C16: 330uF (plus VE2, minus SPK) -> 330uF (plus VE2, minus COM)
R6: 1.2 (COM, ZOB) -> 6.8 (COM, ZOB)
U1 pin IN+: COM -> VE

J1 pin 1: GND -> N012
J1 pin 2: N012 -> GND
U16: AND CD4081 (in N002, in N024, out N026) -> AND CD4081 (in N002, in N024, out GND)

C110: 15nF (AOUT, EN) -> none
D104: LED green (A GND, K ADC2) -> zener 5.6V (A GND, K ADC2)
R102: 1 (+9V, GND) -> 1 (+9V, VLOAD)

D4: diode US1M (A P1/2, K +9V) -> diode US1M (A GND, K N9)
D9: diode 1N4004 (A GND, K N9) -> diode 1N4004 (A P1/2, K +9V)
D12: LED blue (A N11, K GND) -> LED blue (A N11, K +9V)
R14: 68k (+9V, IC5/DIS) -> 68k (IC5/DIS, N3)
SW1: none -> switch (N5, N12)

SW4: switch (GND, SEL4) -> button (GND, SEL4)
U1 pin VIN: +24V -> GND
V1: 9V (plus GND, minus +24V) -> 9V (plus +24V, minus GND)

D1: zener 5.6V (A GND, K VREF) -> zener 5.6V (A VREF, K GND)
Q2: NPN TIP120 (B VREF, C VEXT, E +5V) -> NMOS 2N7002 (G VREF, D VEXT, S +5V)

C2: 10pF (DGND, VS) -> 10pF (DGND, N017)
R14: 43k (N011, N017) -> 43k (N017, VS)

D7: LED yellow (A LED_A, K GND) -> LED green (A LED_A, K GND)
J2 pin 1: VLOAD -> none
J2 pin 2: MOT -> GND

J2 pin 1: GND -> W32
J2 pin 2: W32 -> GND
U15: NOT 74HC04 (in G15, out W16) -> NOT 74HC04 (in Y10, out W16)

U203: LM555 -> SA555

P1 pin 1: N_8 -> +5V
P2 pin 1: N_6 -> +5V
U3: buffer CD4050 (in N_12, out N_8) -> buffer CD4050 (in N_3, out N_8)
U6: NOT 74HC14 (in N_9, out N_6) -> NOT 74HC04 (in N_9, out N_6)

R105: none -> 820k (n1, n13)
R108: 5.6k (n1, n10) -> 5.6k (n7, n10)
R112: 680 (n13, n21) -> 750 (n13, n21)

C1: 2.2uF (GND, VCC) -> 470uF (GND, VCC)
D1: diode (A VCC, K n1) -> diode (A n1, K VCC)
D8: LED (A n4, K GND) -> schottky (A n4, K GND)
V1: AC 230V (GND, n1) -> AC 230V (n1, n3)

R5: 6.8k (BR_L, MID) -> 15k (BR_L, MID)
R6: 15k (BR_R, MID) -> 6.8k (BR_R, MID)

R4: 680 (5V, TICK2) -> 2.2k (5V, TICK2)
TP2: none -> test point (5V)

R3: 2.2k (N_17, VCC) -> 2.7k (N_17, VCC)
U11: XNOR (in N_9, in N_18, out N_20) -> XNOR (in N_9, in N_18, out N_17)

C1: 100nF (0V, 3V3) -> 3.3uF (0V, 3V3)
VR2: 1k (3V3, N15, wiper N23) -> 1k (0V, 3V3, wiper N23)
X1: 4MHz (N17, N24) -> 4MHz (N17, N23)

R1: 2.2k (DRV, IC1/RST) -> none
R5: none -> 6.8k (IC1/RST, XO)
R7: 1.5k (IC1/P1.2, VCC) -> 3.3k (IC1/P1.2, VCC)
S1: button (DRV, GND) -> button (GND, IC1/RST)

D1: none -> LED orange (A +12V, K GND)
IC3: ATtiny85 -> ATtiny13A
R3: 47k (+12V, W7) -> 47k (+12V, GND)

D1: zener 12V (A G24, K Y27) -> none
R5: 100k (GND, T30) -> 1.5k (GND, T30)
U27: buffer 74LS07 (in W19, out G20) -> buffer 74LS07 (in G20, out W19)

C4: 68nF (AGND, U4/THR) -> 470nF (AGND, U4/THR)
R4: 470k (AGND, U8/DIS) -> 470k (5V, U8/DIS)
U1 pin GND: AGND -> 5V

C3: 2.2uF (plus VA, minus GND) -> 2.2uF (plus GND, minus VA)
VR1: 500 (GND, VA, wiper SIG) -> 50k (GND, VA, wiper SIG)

==========

Assignment: Gather each line in the data that holds the string "VREF".

Response below:
D1: zener 5.6V (A GND, K VREF) -> zener 5.6V (A VREF, K GND)
Q2: NPN TIP120 (B VREF, C VEXT, E +5V) -> NMOS 2N7002 (G VREF, D VEXT, S +5V)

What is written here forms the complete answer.